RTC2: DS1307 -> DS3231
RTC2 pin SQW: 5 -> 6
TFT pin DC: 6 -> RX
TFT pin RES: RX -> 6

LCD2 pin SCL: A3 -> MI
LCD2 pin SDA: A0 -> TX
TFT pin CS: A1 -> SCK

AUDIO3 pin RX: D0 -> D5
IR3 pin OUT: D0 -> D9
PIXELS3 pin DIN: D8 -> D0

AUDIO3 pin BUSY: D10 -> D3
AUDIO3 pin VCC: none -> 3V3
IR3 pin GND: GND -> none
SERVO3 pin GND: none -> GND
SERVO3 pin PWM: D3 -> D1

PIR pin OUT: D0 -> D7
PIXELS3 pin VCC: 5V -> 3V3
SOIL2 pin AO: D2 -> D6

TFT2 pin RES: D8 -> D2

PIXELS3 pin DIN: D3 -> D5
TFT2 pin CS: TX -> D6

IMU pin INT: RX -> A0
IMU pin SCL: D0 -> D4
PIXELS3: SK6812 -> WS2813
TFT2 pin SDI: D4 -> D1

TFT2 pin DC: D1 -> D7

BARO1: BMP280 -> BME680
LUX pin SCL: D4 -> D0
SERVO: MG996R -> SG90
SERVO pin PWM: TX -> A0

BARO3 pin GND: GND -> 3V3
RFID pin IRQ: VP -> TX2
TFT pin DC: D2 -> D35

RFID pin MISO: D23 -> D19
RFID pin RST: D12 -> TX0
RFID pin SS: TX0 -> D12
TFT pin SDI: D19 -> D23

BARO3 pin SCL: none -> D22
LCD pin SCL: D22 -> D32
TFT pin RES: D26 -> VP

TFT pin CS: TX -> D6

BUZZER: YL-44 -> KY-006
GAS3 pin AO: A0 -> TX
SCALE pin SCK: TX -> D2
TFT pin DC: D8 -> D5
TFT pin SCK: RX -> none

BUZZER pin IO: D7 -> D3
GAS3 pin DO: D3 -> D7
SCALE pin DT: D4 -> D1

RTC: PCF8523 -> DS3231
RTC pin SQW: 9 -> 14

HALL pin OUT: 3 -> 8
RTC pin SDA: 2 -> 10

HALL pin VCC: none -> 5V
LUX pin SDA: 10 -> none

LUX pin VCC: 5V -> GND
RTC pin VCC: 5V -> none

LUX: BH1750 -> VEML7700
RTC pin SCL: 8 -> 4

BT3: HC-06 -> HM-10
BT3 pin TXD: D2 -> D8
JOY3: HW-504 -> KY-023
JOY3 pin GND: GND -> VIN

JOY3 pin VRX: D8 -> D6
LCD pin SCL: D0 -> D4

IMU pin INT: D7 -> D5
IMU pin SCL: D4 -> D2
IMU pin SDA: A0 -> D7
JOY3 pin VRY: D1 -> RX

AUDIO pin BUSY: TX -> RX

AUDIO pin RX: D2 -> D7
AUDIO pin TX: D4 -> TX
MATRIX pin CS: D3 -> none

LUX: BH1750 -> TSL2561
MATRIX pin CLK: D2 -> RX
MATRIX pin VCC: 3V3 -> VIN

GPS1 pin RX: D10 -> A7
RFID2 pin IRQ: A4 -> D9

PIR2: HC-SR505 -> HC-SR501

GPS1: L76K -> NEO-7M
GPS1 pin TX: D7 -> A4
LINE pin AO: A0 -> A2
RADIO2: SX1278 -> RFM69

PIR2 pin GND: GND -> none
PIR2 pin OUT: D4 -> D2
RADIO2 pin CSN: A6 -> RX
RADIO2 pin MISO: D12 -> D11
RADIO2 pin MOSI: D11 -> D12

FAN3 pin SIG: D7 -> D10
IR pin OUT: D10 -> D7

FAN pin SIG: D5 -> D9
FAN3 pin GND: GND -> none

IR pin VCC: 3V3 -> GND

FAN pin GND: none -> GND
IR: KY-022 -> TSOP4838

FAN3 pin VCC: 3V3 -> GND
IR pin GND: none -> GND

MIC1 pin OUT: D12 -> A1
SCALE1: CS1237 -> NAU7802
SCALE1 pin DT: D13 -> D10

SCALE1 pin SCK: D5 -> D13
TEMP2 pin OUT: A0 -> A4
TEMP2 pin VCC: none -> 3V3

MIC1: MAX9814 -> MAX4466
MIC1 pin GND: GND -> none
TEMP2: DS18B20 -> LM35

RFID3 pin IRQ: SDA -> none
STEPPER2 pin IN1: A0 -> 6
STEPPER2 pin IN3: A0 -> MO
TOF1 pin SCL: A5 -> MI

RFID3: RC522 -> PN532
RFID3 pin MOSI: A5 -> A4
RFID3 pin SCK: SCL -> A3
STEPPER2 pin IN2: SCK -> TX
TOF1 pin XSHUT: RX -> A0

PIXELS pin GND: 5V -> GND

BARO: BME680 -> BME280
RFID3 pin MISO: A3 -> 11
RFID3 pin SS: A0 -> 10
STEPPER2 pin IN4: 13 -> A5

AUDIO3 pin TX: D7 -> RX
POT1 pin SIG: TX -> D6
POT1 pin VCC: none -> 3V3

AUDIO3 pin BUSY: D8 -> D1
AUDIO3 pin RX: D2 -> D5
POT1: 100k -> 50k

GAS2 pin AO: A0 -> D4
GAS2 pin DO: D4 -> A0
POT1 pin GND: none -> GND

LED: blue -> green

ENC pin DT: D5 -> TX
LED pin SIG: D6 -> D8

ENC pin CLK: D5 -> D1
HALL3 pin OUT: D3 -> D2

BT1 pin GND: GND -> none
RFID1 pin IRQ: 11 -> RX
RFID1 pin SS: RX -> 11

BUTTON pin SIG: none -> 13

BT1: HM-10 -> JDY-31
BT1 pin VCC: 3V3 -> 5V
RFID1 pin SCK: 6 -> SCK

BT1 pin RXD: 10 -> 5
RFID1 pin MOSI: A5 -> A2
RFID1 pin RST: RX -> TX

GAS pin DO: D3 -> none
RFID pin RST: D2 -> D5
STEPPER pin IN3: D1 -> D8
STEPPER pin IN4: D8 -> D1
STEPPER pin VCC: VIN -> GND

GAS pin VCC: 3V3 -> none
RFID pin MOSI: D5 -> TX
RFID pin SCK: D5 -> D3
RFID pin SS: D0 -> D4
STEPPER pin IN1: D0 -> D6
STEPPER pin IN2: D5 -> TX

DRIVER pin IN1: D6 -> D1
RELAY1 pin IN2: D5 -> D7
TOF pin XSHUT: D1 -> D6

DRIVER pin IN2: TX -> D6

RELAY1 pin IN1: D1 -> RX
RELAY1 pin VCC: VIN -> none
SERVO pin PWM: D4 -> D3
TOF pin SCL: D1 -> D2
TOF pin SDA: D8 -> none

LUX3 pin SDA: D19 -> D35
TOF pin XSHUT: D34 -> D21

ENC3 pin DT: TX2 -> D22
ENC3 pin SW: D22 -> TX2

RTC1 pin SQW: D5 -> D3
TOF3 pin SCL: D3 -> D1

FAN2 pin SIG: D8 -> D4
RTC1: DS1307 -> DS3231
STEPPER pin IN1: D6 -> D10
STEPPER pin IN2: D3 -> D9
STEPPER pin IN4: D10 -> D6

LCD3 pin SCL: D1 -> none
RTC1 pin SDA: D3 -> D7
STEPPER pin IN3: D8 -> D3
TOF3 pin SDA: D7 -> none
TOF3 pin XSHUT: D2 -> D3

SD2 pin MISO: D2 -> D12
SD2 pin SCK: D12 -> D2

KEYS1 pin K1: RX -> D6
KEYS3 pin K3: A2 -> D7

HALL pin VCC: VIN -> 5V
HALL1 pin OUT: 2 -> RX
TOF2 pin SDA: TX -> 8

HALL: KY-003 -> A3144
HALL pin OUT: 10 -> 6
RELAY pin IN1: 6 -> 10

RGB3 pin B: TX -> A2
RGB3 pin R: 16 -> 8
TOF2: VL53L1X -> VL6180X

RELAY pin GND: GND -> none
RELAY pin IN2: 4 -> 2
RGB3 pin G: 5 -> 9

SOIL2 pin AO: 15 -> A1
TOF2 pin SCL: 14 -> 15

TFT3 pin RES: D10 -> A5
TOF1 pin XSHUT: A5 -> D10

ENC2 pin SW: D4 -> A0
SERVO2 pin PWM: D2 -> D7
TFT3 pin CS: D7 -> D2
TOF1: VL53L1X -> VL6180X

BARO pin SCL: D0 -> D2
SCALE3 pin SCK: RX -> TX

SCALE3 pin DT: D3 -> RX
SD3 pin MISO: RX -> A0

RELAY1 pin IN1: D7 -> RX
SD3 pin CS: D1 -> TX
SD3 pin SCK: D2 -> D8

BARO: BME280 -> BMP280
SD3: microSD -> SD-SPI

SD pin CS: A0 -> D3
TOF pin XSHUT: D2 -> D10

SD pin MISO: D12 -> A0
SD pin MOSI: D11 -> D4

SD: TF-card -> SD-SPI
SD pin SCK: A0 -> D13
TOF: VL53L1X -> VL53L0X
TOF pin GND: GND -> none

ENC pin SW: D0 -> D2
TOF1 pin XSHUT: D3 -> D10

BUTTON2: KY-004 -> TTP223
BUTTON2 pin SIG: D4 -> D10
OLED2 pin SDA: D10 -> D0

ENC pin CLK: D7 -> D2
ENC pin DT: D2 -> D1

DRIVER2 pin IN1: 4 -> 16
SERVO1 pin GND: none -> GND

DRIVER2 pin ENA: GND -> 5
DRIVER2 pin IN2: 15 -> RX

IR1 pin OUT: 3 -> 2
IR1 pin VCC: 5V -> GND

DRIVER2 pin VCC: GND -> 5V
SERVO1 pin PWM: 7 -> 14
########################################
__What you have to do__:
In the listing above, find the line containing "AUDIO3 pin TX: D7 -> RX" and the line containing "RFID1 pin RST: RX -> TX", then retype both and every line between them exactly, with nothing else.

__Exercise output__:
AUDIO3 pin TX: D7 -> RX
POT1 pin SIG: TX -> D6
POT1 pin VCC: none -> 3V3

AUDIO3 pin BUSY: D8 -> D1
AUDIO3 pin RX: D2 -> D5
POT1: 100k -> 50k

GAS2 pin AO: A0 -> D4
GAS2 pin DO: D4 -> A0
POT1 pin GND: none -> GND

LED: blue -> green

ENC pin DT: D5 -> TX
LED pin SIG: D6 -> D8

ENC pin CLK: D5 -> D1
HALL3 pin OUT: D3 -> D2

BT1 pin GND: GND -> none
RFID1 pin IRQ: 11 -> RX
RFID1 pin SS: RX -> 11

BUTTON pin SIG: none -> 13

BT1: HM-10 -> JDY-31
BT1 pin VCC: 3V3 -> 5V
RFID1 pin SCK: 6 -> SCK

BT1 pin RXD: 10 -> 5
RFID1 pin MOSI: A5 -> A2
RFID1 pin RST: RX -> TX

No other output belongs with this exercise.